(Spatial object tracking data)
■ ■ ■ ■ ■ ■ ■

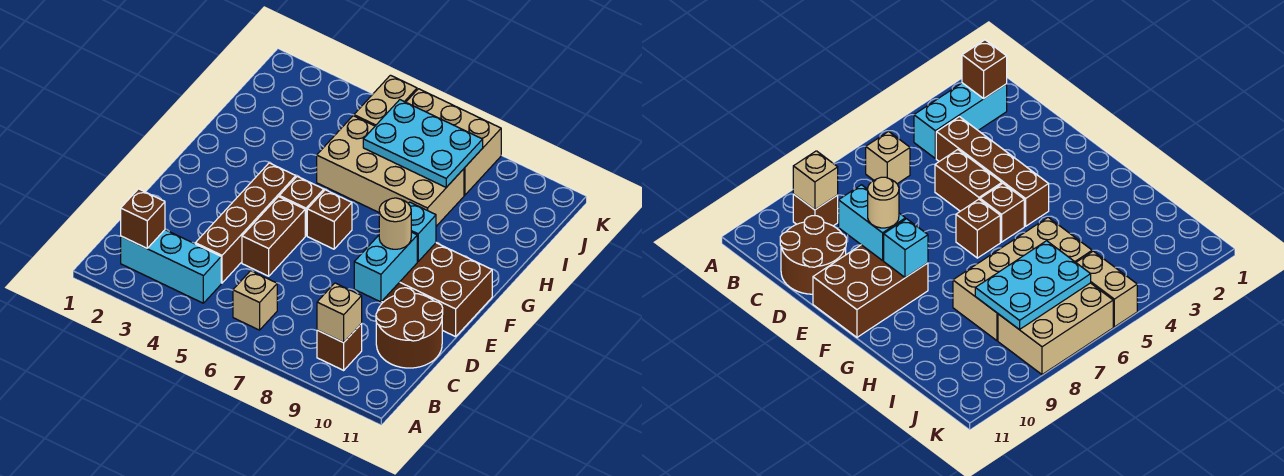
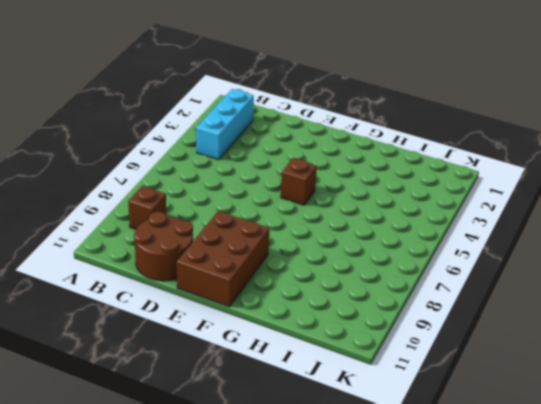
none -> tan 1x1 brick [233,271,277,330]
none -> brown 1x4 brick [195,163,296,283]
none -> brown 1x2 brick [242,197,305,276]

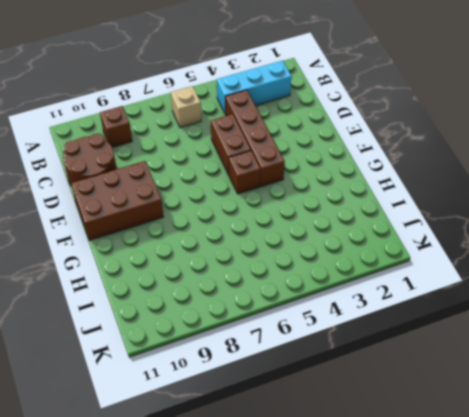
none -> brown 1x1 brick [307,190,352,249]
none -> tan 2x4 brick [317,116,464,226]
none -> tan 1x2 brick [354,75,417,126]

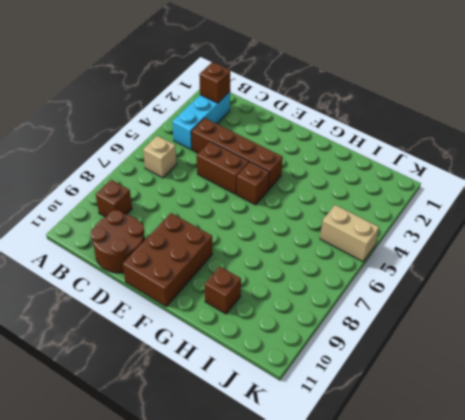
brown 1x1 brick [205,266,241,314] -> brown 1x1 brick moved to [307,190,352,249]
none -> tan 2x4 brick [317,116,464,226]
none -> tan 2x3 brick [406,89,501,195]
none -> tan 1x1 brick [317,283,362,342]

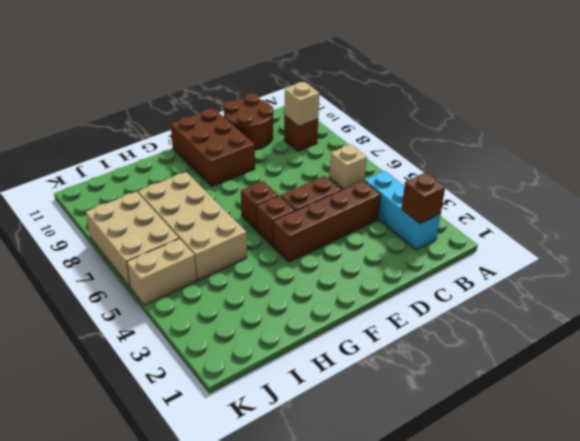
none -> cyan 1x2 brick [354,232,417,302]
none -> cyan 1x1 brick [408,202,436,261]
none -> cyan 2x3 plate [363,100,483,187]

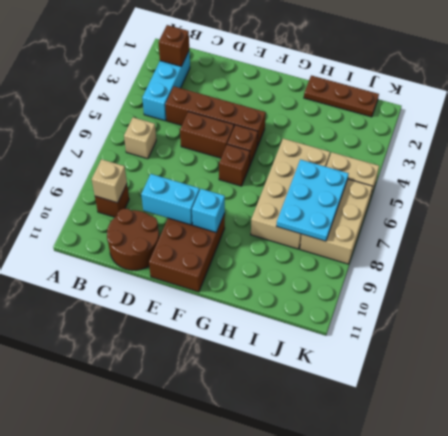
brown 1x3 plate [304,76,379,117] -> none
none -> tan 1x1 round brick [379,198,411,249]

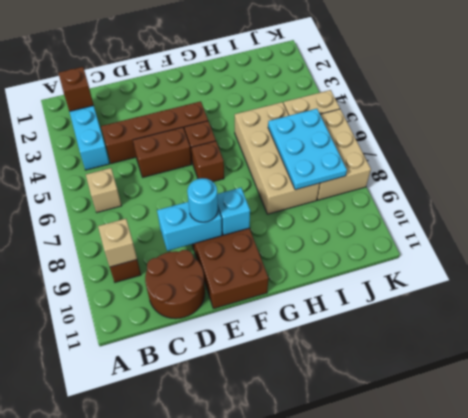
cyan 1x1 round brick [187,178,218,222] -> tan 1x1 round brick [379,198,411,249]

■ ■ ■ ■ ■ ■ ■

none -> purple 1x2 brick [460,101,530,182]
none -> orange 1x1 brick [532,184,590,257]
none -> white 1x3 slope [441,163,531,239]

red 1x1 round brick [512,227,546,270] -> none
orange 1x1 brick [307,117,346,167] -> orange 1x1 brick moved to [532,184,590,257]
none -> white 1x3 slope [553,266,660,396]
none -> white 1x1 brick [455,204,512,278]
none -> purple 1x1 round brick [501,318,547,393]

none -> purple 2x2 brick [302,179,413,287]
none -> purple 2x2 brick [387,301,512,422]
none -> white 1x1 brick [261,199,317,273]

■ ■ ■ ■ ■ ■ ■

▶ **TRY IT**: Send back an exact copy of only the lines from the line with "none -> purple 1x2 brick [460,101,530,182]" up to and including the line with "none -> white 1x1 brick [261,199,317,273]" in the data above.

▶ **FINISHED EXERCISE**:
none -> purple 1x2 brick [460,101,530,182]
none -> orange 1x1 brick [532,184,590,257]
none -> white 1x3 slope [441,163,531,239]

red 1x1 round brick [512,227,546,270] -> none
orange 1x1 brick [307,117,346,167] -> orange 1x1 brick moved to [532,184,590,257]
none -> white 1x3 slope [553,266,660,396]
none -> white 1x1 brick [455,204,512,278]
none -> purple 1x1 round brick [501,318,547,393]

none -> purple 2x2 brick [302,179,413,287]
none -> purple 2x2 brick [387,301,512,422]
none -> white 1x1 brick [261,199,317,273]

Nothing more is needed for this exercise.